#### [WHAT IS BEING ASKED]
Locate the line containing "D5: diode BAV21" in the data below. Reproduce it and every following line up to the end, exactly as given.

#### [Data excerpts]

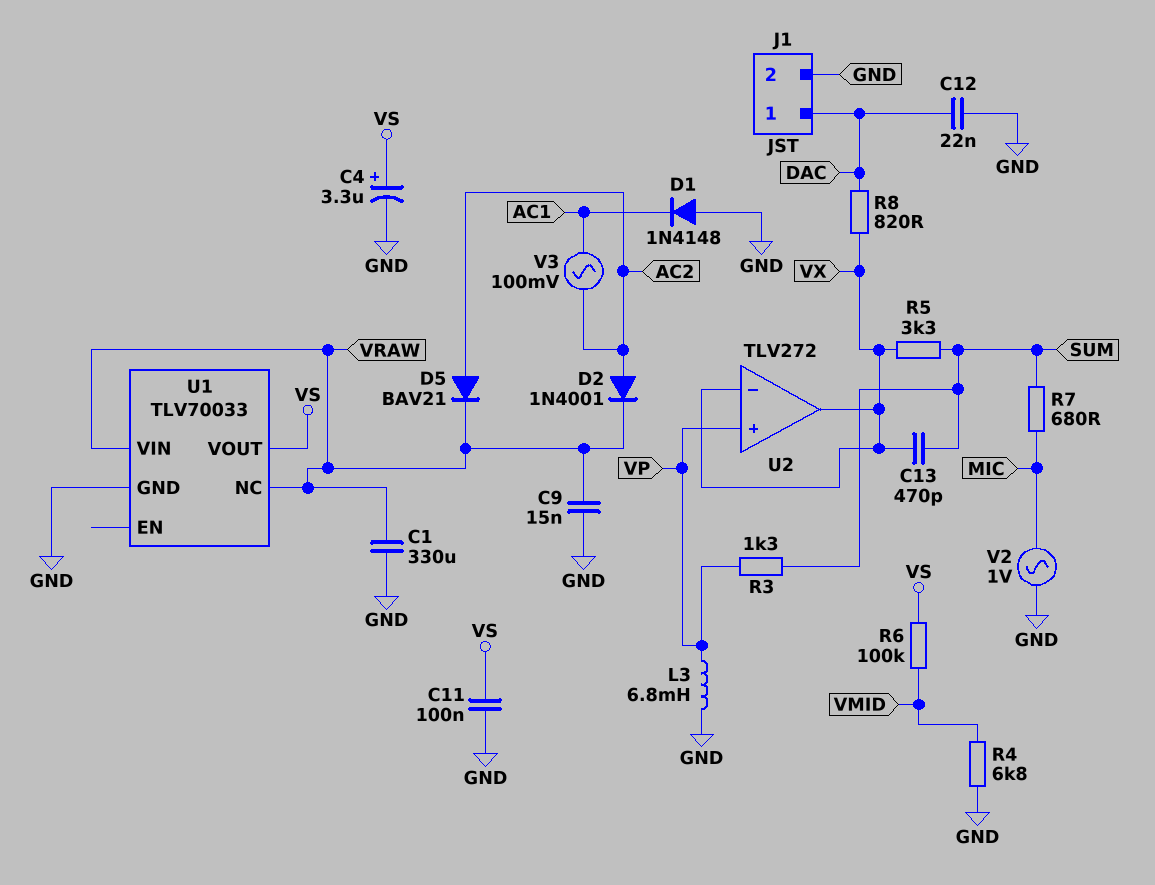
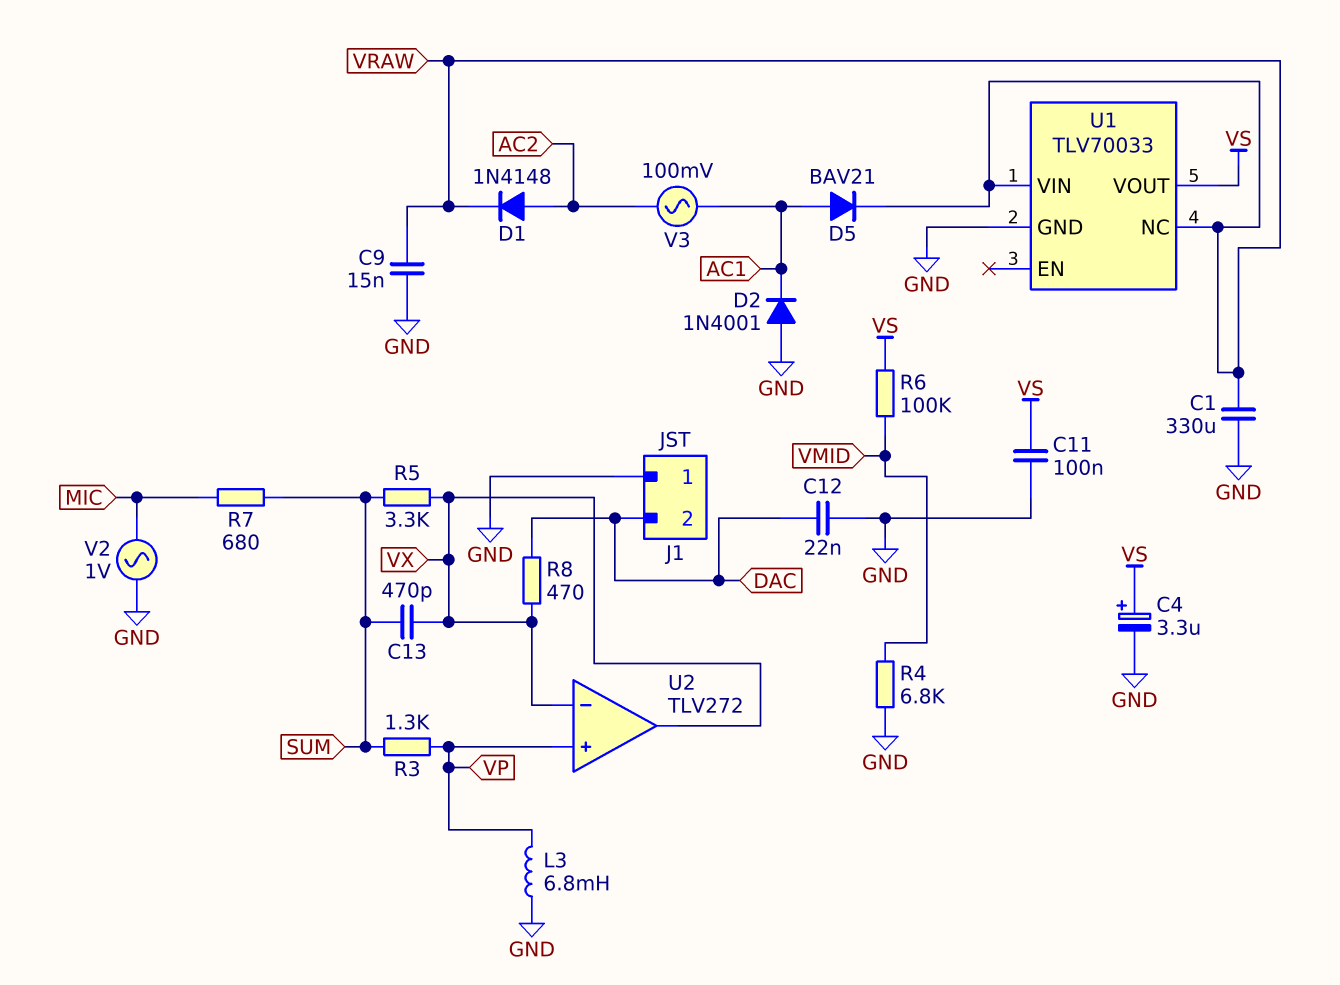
D1: diode 1N4148 (A GND, K AC1) -> diode 1N4148 (A AC2, K VRAW)
D2: diode 1N4001 (A AC2, K VRAW) -> diode 1N4001 (A GND, K AC1)
D5: diode BAV21 (A AC2, K VRAW) -> diode BAV21 (A AC1, K VRAW)
J1 pin 1: DAC -> GND
J1 pin 2: GND -> DAC
R8: 820 (DAC, VX) -> 470 (DAC, VX)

#### [ANSWER BOX]
D5: diode BAV21 (A AC2, K VRAW) -> diode BAV21 (A AC1, K VRAW)
J1 pin 1: DAC -> GND
J1 pin 2: GND -> DAC
R8: 820 (DAC, VX) -> 470 (DAC, VX)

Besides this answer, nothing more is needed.